== Your objective ==
In the records that follow, find each line with the word "Schlüssel" and copy it.

== Data shown ==
::::::::::

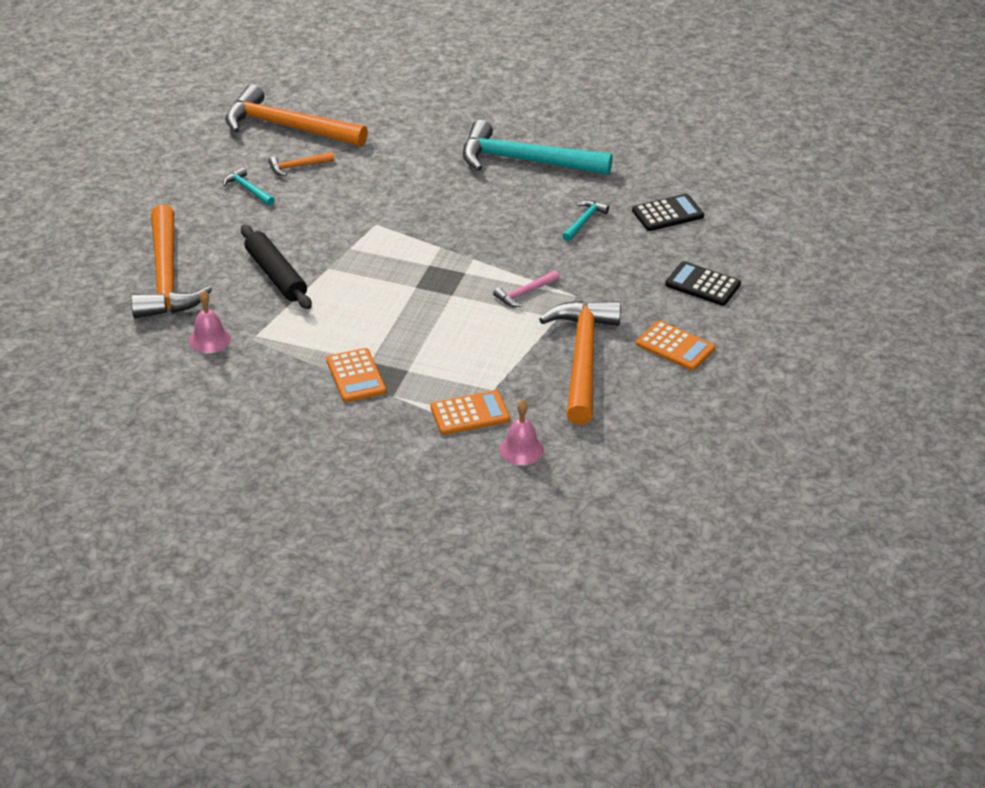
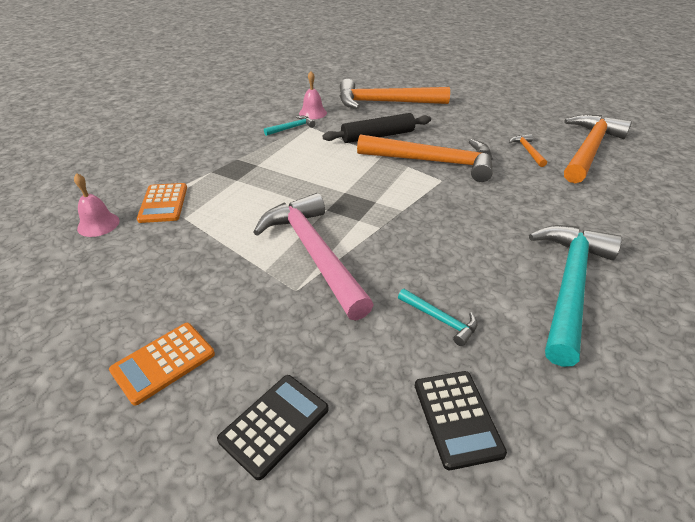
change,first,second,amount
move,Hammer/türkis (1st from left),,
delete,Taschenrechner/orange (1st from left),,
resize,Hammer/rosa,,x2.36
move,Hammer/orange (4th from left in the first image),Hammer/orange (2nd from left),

::::::::::

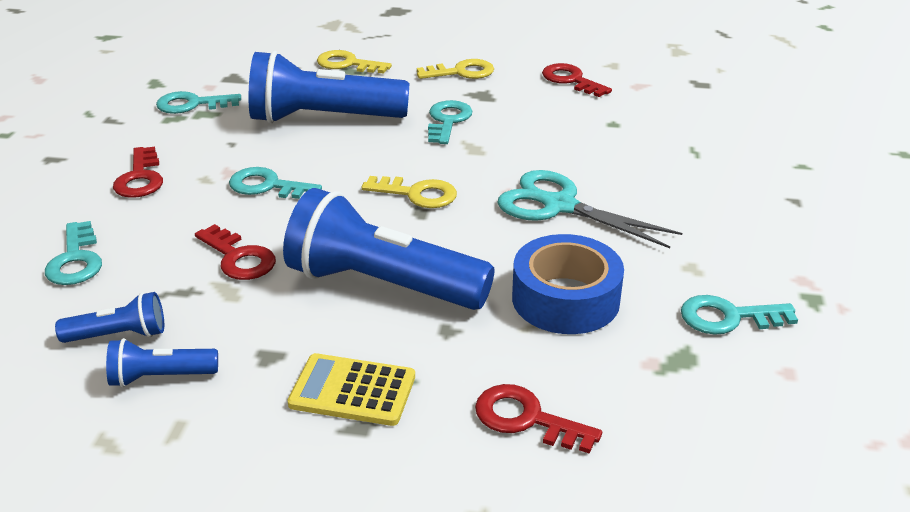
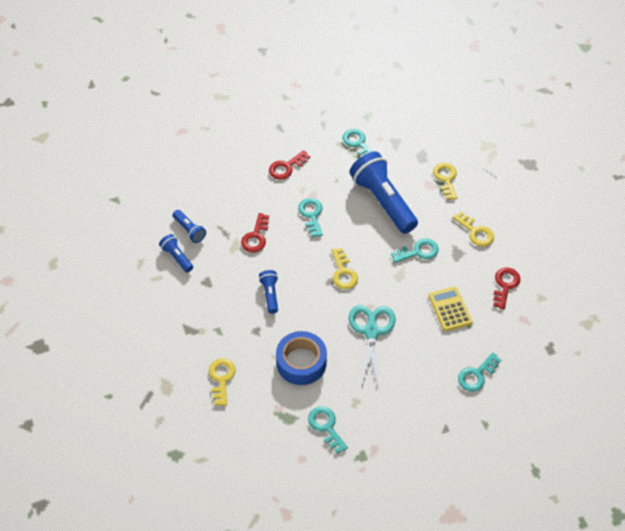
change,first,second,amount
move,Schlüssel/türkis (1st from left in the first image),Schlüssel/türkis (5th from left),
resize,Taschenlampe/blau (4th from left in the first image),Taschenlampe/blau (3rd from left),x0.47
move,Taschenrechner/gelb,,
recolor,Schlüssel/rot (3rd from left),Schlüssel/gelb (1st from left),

::::::::::

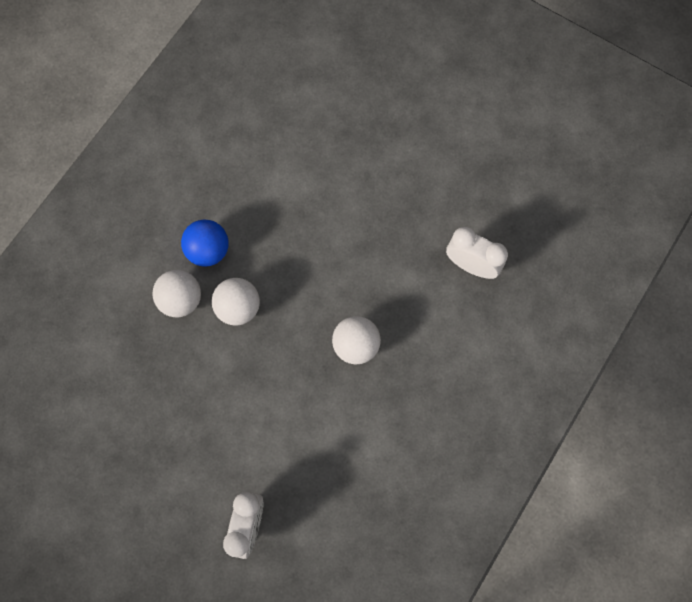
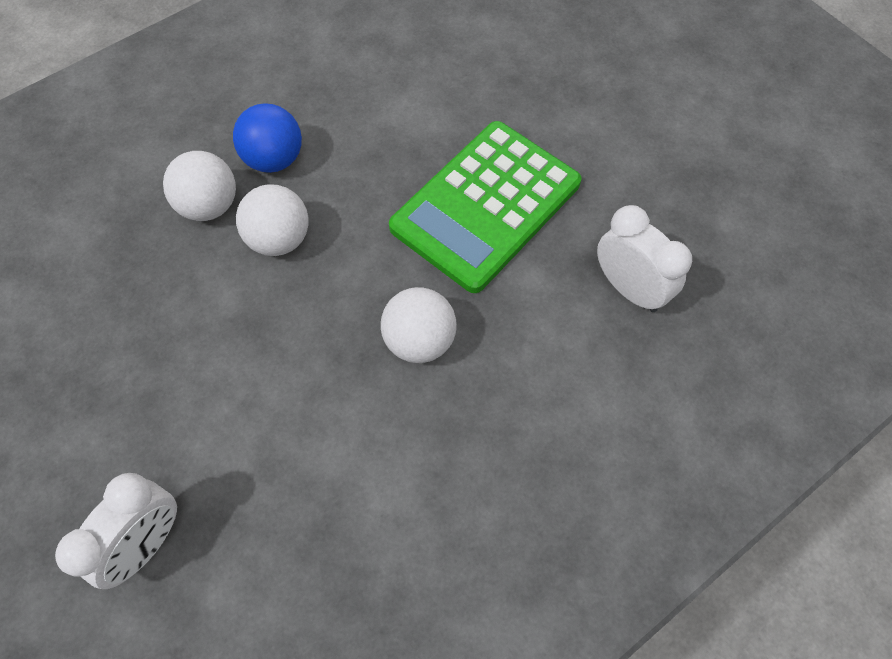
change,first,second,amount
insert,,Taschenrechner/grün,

::::::::::

== Written answer ==
move,Schlüssel/türkis (1st from left in the first image),Schlüssel/türkis (5th from left),
recolor,Schlüssel/rot (3rd from left),Schlüssel/gelb (1st from left),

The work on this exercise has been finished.